Items listed in a dataset:
[Start of section]

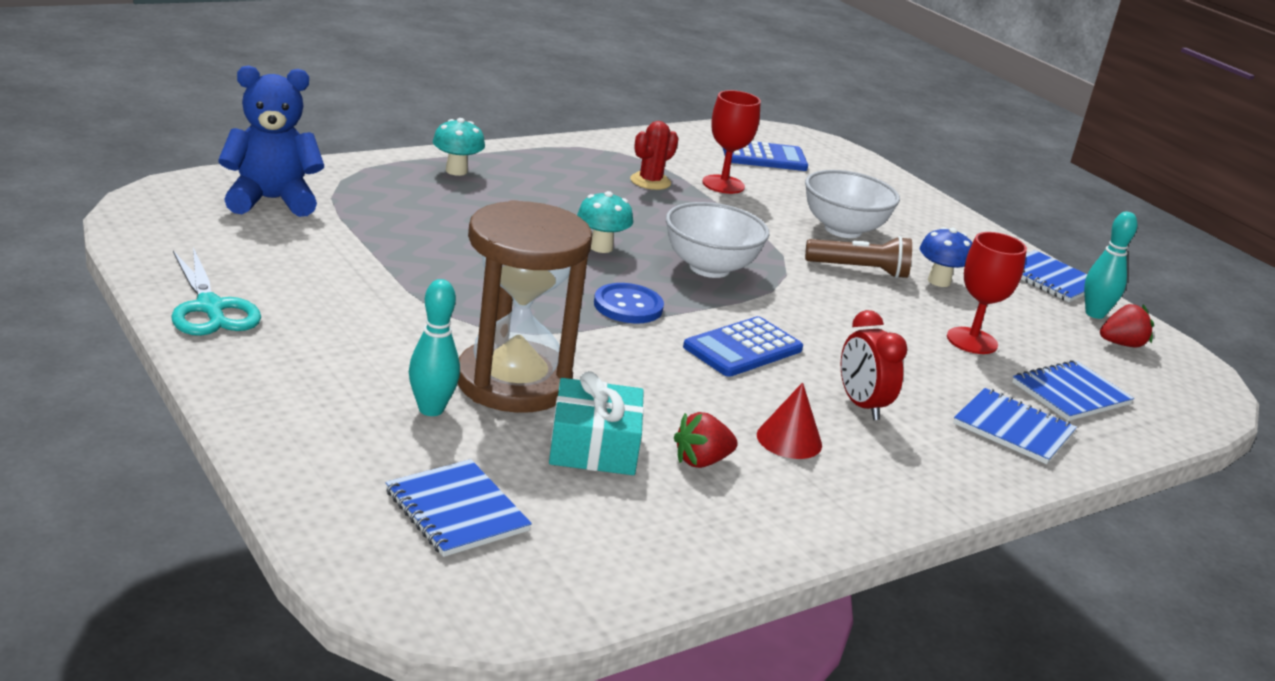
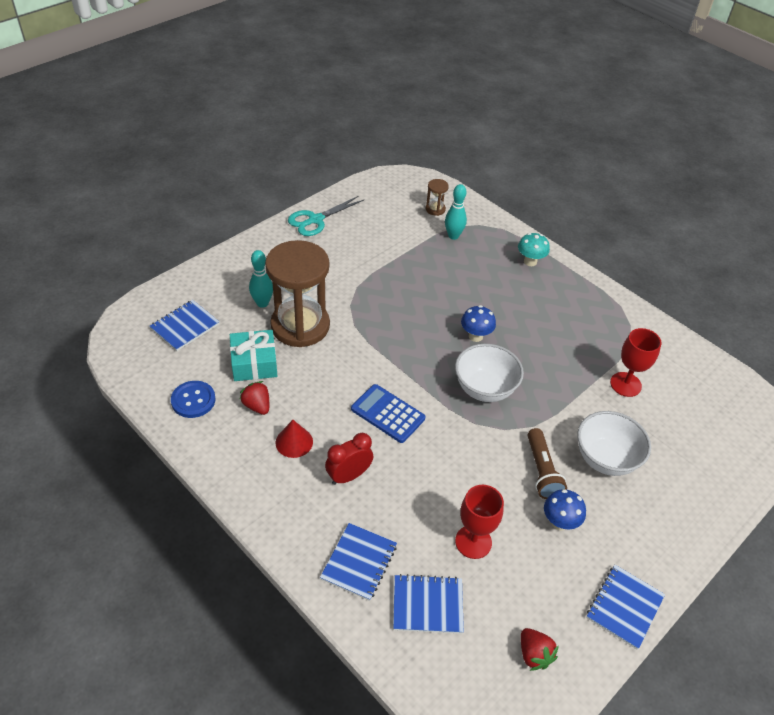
camera: 80 degrees right, 20 degrees up
blue teddy bear [218,65,324,217] -> brown hourglass [426,179,449,216]
turquoise mushroom [577,191,633,253] -> blue mushroom [461,305,496,342]
blue button [594,283,664,323] -> blue button moved to [171,381,216,418]
red cactus [630,121,679,190] -> none
blue calculator [722,141,808,171] -> none
blue notebook [1012,360,1134,421] -> blue notebook turned 45 degrees counterclockwise [393,574,464,634]
turquoise bowling pin [1084,211,1137,319] -> turquoise bowling pin moved to [445,184,467,240]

[End of section]

All lines from the one that contains "turquoise mushroom [577,191,633,253]" to the last line above must be given again exactly, with both included and nothing added.

turquoise mushroom [577,191,633,253] -> blue mushroom [461,305,496,342]
blue button [594,283,664,323] -> blue button moved to [171,381,216,418]
red cactus [630,121,679,190] -> none
blue calculator [722,141,808,171] -> none
blue notebook [1012,360,1134,421] -> blue notebook turned 45 degrees counterclockwise [393,574,464,634]
turquoise bowling pin [1084,211,1137,319] -> turquoise bowling pin moved to [445,184,467,240]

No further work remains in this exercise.